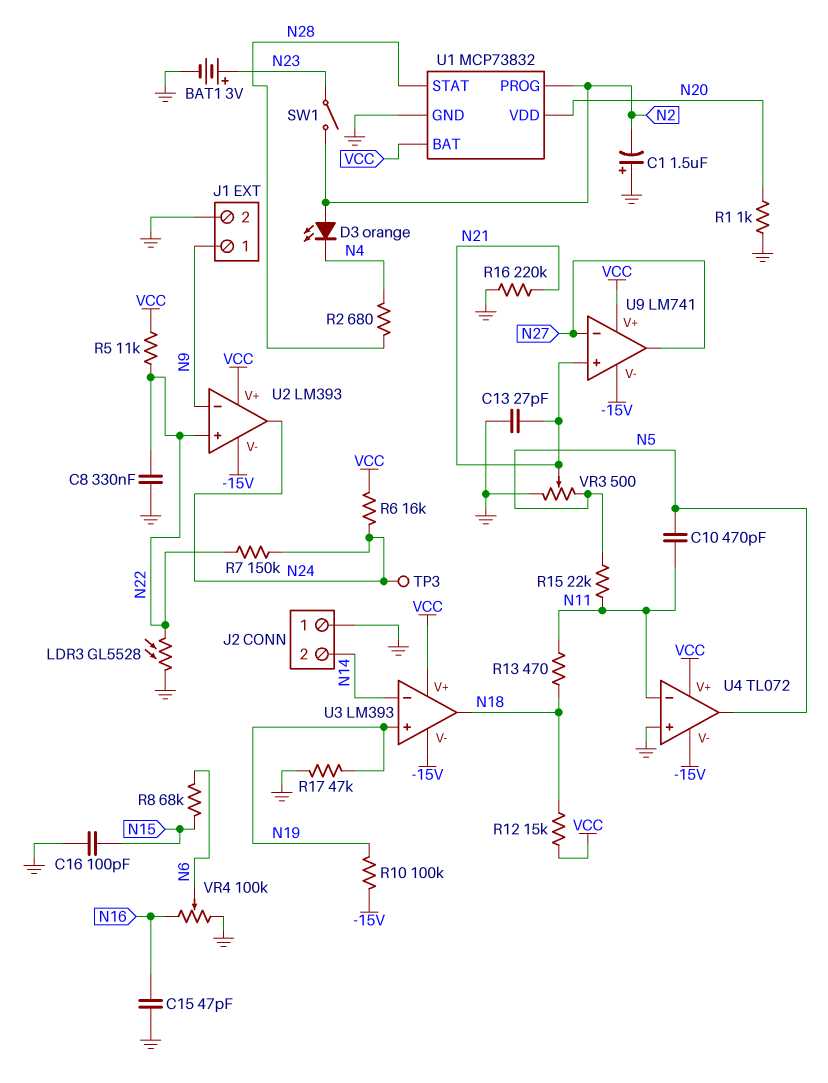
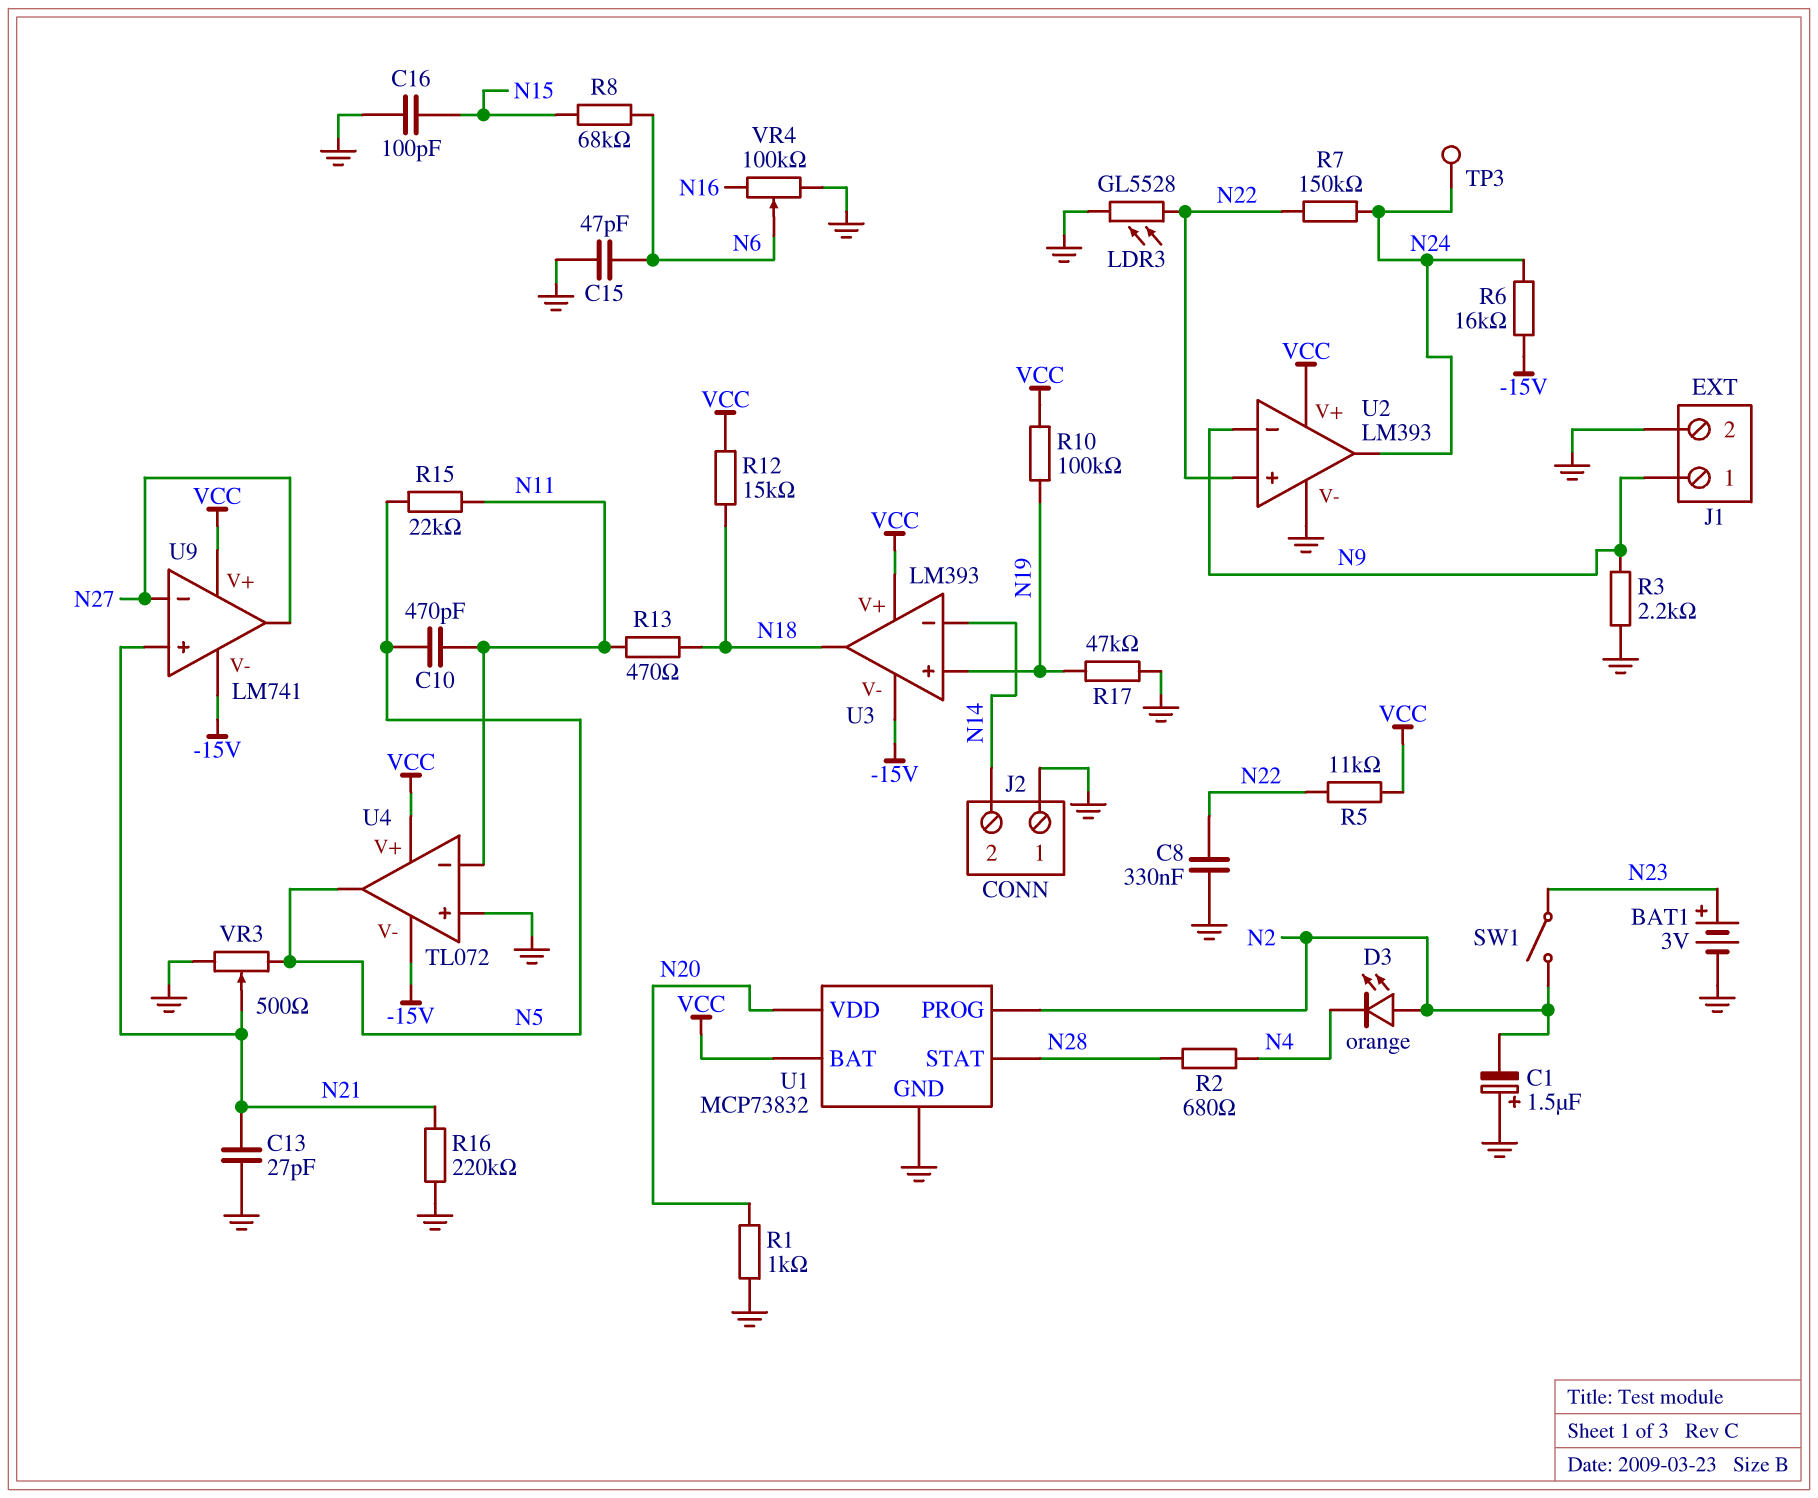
C15: 47pF (GND, N16) -> 47pF (GND, N6)
R3: none -> 2.2k (GND, N9)
R6: 16k (N24, VCC) -> 16k (-15V, N24)
R10: 100k (-15V, N19) -> 100k (N19, VCC)
U2 pin V-: -15V -> GND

+ + +

## EXERCISE
Search the entries for the line holding "R6: 16k (N24, VCC) -> 16k (-15V, N24)". Return that line and the ones after it through the last, exactly.

## RESULT OF THIS EXERCISE
R6: 16k (N24, VCC) -> 16k (-15V, N24)
R10: 100k (-15V, N19) -> 100k (N19, VCC)
U2 pin V-: -15V -> GND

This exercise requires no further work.